◆ **RECORDED INFORMATION**

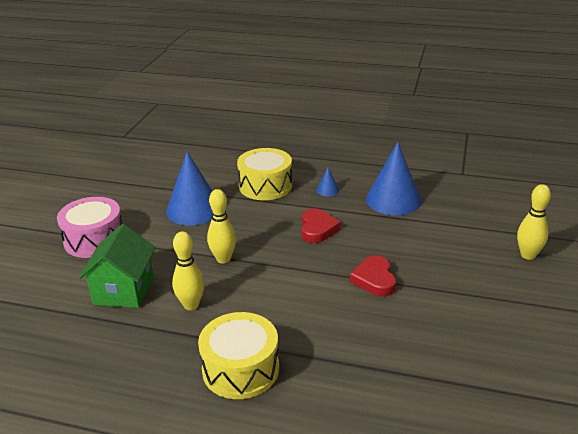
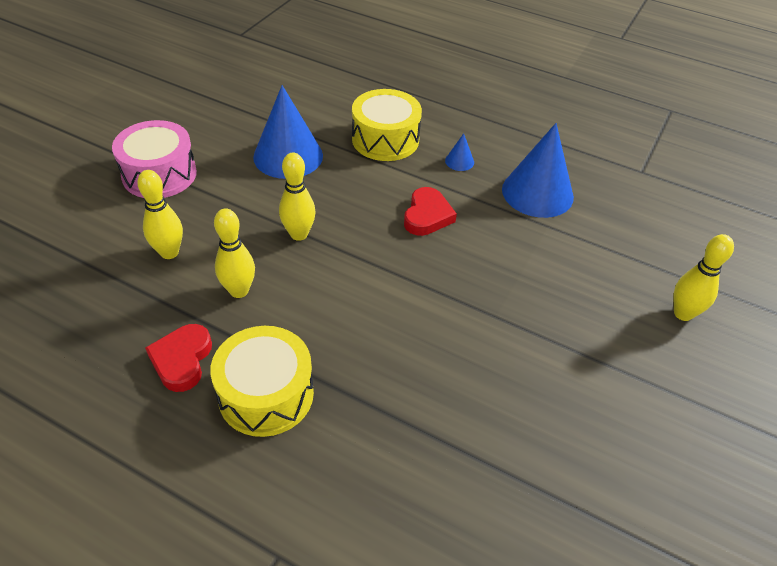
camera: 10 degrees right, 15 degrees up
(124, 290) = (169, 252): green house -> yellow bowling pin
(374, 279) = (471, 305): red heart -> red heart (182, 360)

◆ **PROBLEM STATEMENT**
With the images removed, reproduce all the material above word for word.

◆ **PROBLEM SOLUTION**
camera: 10 degrees right, 15 degrees up
(124, 290) = (169, 252): green house -> yellow bowling pin
(374, 279) = (471, 305): red heart -> red heart (182, 360)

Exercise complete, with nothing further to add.